Task to carry out ::
The reply should consist of the full listing, written out exactly.

═══ Material supplied

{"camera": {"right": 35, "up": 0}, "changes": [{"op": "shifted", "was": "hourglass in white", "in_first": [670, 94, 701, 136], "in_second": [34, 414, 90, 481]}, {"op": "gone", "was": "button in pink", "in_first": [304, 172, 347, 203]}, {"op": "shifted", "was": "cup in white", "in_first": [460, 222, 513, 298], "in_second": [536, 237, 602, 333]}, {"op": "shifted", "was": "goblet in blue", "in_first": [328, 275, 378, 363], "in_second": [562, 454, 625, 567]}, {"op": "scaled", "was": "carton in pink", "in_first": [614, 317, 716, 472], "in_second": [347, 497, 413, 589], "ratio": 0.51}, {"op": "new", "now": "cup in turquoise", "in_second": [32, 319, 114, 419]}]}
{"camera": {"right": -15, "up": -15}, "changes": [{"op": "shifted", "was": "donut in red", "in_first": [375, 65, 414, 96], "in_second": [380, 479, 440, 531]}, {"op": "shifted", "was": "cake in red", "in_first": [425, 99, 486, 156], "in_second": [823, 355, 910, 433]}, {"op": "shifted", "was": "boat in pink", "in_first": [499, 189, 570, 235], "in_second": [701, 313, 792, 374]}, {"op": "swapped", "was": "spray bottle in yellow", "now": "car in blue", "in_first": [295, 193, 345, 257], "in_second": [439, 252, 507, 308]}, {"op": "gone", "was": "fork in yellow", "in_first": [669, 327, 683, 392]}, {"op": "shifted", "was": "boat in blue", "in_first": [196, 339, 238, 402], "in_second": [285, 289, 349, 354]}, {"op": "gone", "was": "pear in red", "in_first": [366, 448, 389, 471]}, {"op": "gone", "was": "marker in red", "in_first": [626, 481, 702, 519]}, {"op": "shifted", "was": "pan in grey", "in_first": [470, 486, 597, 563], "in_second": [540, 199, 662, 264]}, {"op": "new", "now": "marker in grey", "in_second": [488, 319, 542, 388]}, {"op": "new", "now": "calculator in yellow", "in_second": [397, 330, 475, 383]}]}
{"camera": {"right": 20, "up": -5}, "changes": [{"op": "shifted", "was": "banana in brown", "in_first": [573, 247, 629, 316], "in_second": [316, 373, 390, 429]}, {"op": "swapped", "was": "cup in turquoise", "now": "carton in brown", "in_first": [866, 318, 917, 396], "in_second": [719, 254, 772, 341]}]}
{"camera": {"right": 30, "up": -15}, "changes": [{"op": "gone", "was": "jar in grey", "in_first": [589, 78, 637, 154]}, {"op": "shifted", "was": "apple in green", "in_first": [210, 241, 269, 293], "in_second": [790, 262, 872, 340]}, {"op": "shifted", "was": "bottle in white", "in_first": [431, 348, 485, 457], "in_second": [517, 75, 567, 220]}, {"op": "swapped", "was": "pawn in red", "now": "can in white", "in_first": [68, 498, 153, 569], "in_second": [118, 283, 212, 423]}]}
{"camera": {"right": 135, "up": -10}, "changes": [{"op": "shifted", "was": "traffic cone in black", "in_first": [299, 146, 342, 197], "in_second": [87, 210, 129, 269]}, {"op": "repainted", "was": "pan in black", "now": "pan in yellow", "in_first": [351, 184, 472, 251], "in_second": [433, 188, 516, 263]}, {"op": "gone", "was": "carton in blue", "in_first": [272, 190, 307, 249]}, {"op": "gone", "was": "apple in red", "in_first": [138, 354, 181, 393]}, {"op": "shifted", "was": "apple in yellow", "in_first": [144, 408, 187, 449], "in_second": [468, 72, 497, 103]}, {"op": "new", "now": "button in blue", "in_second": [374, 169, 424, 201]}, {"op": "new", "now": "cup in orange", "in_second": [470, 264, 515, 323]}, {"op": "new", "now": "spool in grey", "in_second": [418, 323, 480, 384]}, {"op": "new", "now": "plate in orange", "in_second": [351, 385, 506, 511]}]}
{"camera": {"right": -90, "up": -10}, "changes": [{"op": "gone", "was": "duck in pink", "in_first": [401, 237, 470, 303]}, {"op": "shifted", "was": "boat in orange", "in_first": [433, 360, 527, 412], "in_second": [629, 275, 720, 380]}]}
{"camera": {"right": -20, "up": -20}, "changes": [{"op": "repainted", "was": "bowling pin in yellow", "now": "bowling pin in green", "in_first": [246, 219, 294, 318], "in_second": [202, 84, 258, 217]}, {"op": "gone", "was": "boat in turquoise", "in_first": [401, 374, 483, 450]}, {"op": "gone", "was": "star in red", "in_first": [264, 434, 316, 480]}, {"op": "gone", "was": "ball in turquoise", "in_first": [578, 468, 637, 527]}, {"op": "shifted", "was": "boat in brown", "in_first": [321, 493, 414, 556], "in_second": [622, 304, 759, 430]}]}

══════

Exercise answer ::
{"camera": {"right": 35, "up": 0}, "changes": [{"op": "shifted", "was": "hourglass in white", "in_first": [670, 94, 701, 136], "in_second": [34, 414, 90, 481]}, {"op": "gone", "was": "button in pink", "in_first": [304, 172, 347, 203]}, {"op": "shifted", "was": "cup in white", "in_first": [460, 222, 513, 298], "in_second": [536, 237, 602, 333]}, {"op": "shifted", "was": "goblet in blue", "in_first": [328, 275, 378, 363], "in_second": [562, 454, 625, 567]}, {"op": "scaled", "was": "carton in pink", "in_first": [614, 317, 716, 472], "in_second": [347, 497, 413, 589], "ratio": 0.51}, {"op": "new", "now": "cup in turquoise", "in_second": [32, 319, 114, 419]}]}
{"camera": {"right": -15, "up": -15}, "changes": [{"op": "shifted", "was": "donut in red", "in_first": [375, 65, 414, 96], "in_second": [380, 479, 440, 531]}, {"op": "shifted", "was": "cake in red", "in_first": [425, 99, 486, 156], "in_second": [823, 355, 910, 433]}, {"op": "shifted", "was": "boat in pink", "in_first": [499, 189, 570, 235], "in_second": [701, 313, 792, 374]}, {"op": "swapped", "was": "spray bottle in yellow", "now": "car in blue", "in_first": [295, 193, 345, 257], "in_second": [439, 252, 507, 308]}, {"op": "gone", "was": "fork in yellow", "in_first": [669, 327, 683, 392]}, {"op": "shifted", "was": "boat in blue", "in_first": [196, 339, 238, 402], "in_second": [285, 289, 349, 354]}, {"op": "gone", "was": "pear in red", "in_first": [366, 448, 389, 471]}, {"op": "gone", "was": "marker in red", "in_first": [626, 481, 702, 519]}, {"op": "shifted", "was": "pan in grey", "in_first": [470, 486, 597, 563], "in_second": [540, 199, 662, 264]}, {"op": "new", "now": "marker in grey", "in_second": [488, 319, 542, 388]}, {"op": "new", "now": "calculator in yellow", "in_second": [397, 330, 475, 383]}]}
{"camera": {"right": 20, "up": -5}, "changes": [{"op": "shifted", "was": "banana in brown", "in_first": [573, 247, 629, 316], "in_second": [316, 373, 390, 429]}, {"op": "swapped", "was": "cup in turquoise", "now": "carton in brown", "in_first": [866, 318, 917, 396], "in_second": [719, 254, 772, 341]}]}
{"camera": {"right": 30, "up": -15}, "changes": [{"op": "gone", "was": "jar in grey", "in_first": [589, 78, 637, 154]}, {"op": "shifted", "was": "apple in green", "in_first": [210, 241, 269, 293], "in_second": [790, 262, 872, 340]}, {"op": "shifted", "was": "bottle in white", "in_first": [431, 348, 485, 457], "in_second": [517, 75, 567, 220]}, {"op": "swapped", "was": "pawn in red", "now": "can in white", "in_first": [68, 498, 153, 569], "in_second": [118, 283, 212, 423]}]}
{"camera": {"right": 135, "up": -10}, "changes": [{"op": "shifted", "was": "traffic cone in black", "in_first": [299, 146, 342, 197], "in_second": [87, 210, 129, 269]}, {"op": "repainted", "was": "pan in black", "now": "pan in yellow", "in_first": [351, 184, 472, 251], "in_second": [433, 188, 516, 263]}, {"op": "gone", "was": "carton in blue", "in_first": [272, 190, 307, 249]}, {"op": "gone", "was": "apple in red", "in_first": [138, 354, 181, 393]}, {"op": "shifted", "was": "apple in yellow", "in_first": [144, 408, 187, 449], "in_second": [468, 72, 497, 103]}, {"op": "new", "now": "button in blue", "in_second": [374, 169, 424, 201]}, {"op": "new", "now": "cup in orange", "in_second": [470, 264, 515, 323]}, {"op": "new", "now": "spool in grey", "in_second": [418, 323, 480, 384]}, {"op": "new", "now": "plate in orange", "in_second": [351, 385, 506, 511]}]}
{"camera": {"right": -90, "up": -10}, "changes": [{"op": "gone", "was": "duck in pink", "in_first": [401, 237, 470, 303]}, {"op": "shifted", "was": "boat in orange", "in_first": [433, 360, 527, 412], "in_second": [629, 275, 720, 380]}]}
{"camera": {"right": -20, "up": -20}, "changes": [{"op": "repainted", "was": "bowling pin in yellow", "now": "bowling pin in green", "in_first": [246, 219, 294, 318], "in_second": [202, 84, 258, 217]}, {"op": "gone", "was": "boat in turquoise", "in_first": [401, 374, 483, 450]}, {"op": "gone", "was": "star in red", "in_first": [264, 434, 316, 480]}, {"op": "gone", "was": "ball in turquoise", "in_first": [578, 468, 637, 527]}, {"op": "shifted", "was": "boat in brown", "in_first": [321, 493, 414, 556], "in_second": [622, 304, 759, 430]}]}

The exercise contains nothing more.